## Exercise
Your answer should consist of the lines in the data below that contain "traffic".

____

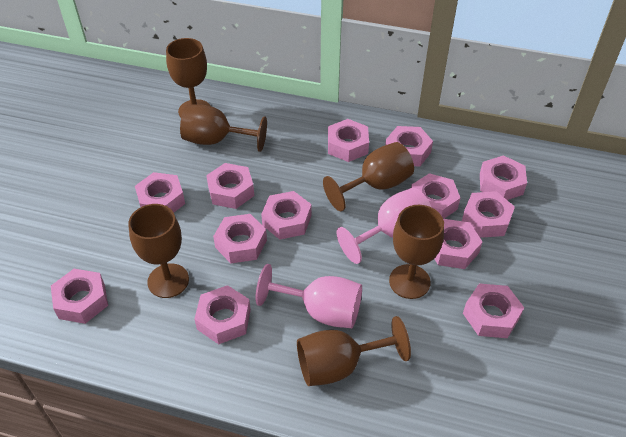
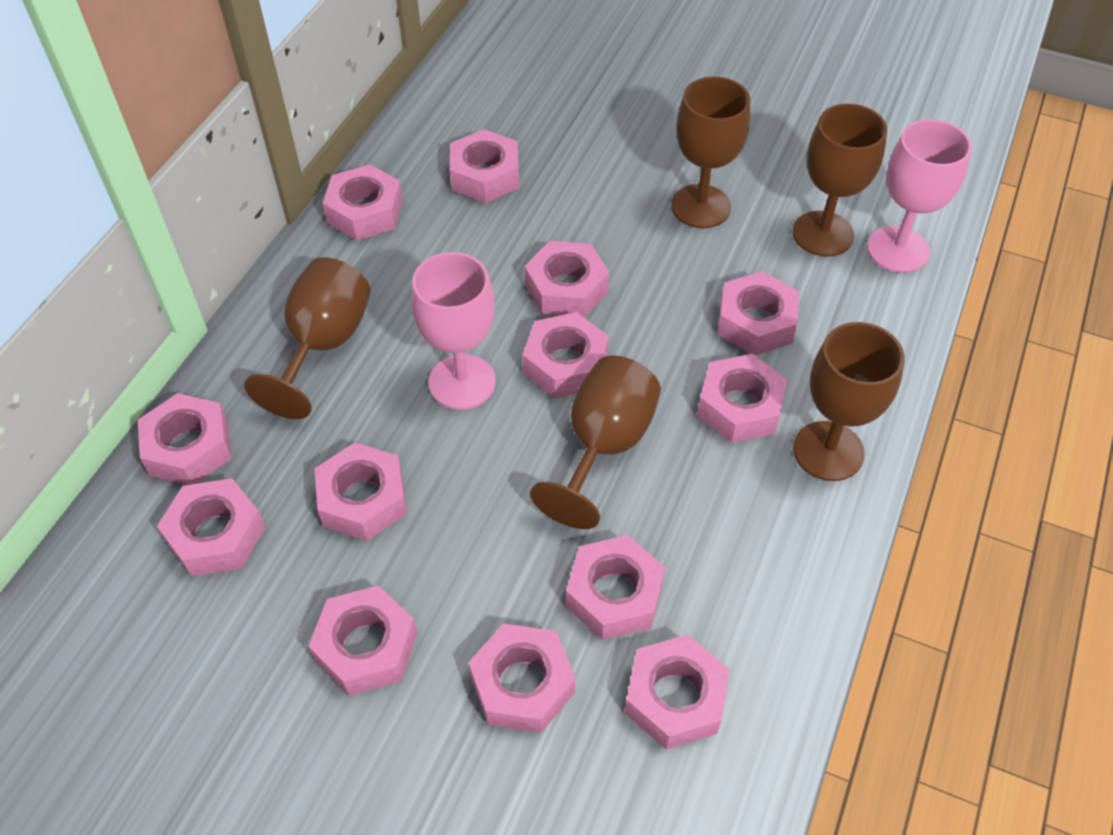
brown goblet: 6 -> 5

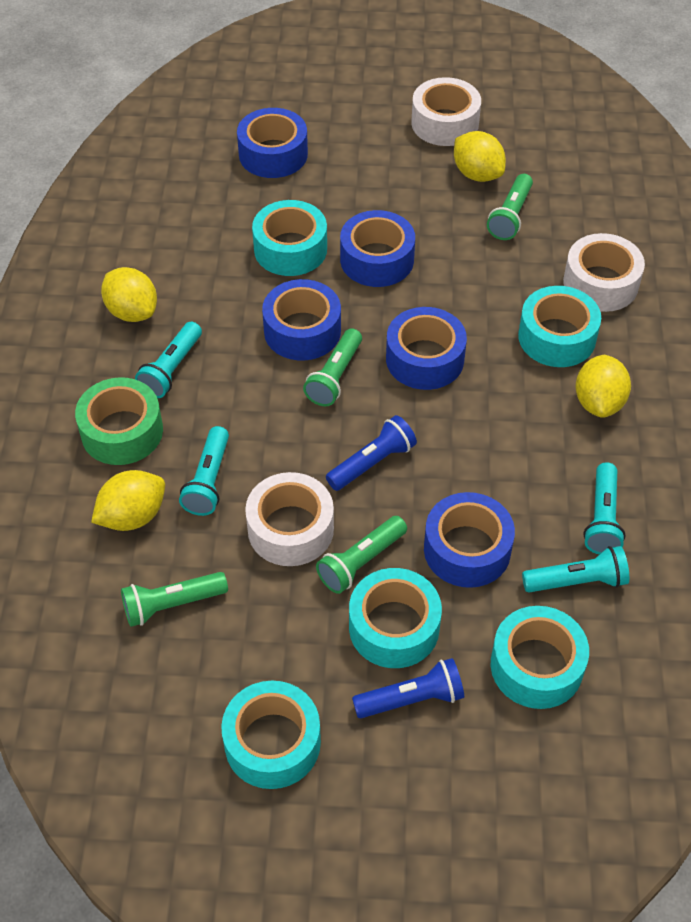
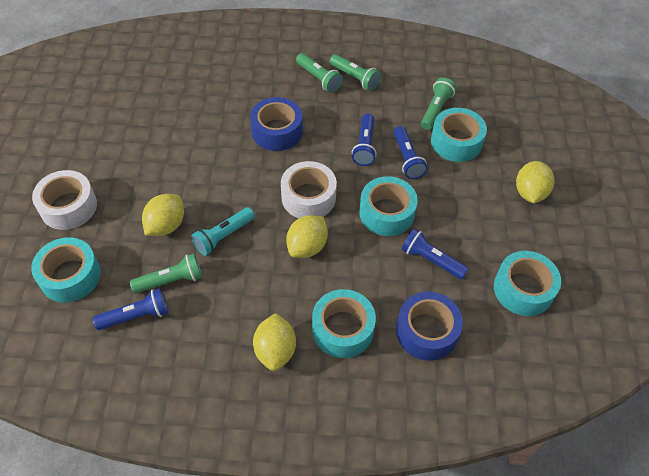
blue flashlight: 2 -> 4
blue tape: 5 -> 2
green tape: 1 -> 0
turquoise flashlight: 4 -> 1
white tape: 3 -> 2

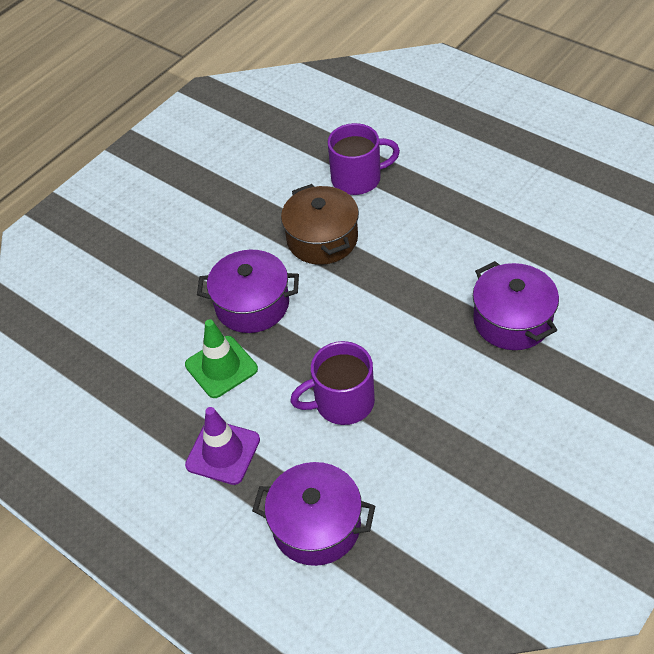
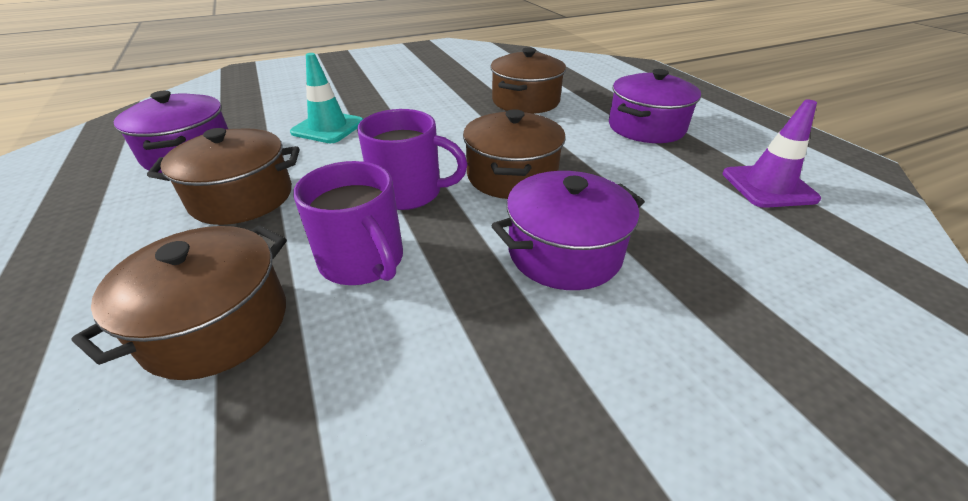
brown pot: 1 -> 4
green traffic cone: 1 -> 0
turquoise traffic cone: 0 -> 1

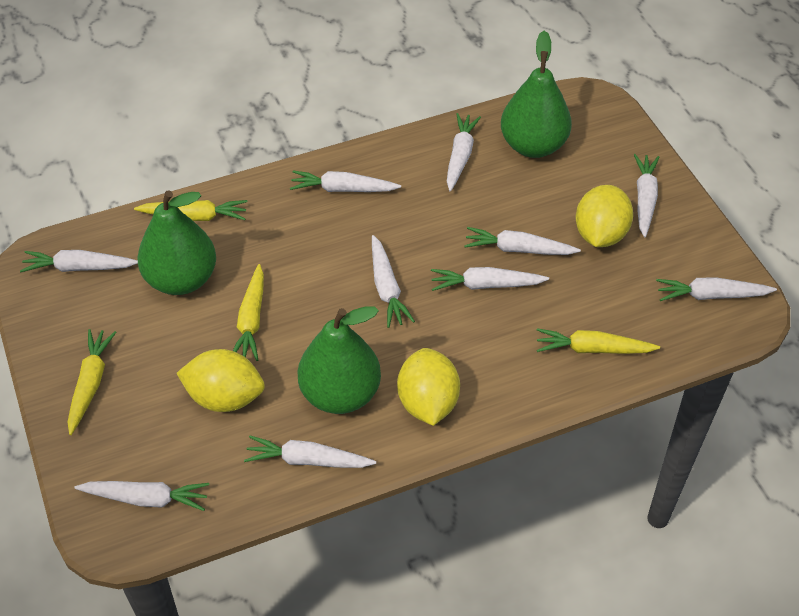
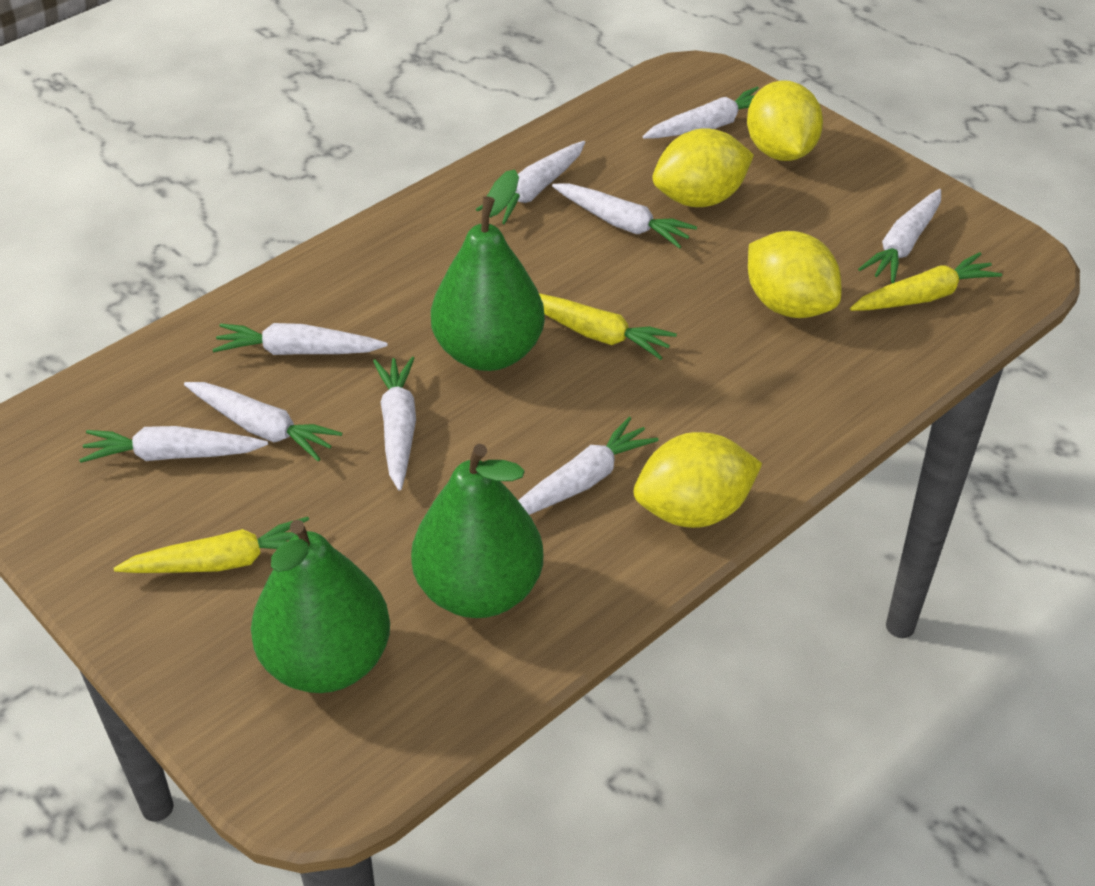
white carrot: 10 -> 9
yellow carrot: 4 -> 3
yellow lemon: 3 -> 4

____

## Written solution
green traffic cone: 1 -> 0
turquoise traffic cone: 0 -> 1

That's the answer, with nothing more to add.